Give back every line of the material below that has the string "yellow".

### Data supplied
########
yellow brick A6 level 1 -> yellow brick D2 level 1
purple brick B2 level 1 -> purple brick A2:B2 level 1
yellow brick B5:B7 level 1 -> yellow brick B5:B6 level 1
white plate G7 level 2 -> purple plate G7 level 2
########
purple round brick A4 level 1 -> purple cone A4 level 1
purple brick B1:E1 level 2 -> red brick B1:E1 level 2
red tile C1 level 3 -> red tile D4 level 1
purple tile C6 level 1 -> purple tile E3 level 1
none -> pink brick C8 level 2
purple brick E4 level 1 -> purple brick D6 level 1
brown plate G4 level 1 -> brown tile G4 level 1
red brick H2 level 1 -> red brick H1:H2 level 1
########
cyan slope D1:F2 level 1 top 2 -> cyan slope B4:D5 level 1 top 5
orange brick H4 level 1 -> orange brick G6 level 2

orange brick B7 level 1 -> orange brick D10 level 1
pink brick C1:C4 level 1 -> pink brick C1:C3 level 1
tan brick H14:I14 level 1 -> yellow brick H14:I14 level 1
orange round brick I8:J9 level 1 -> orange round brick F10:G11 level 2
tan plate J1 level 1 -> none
########
### Output of the exercise
yellow brick A6 level 1 -> yellow brick D2 level 1
yellow brick B5:B7 level 1 -> yellow brick B5:B6 level 1
tan brick H14:I14 level 1 -> yellow brick H14:I14 level 1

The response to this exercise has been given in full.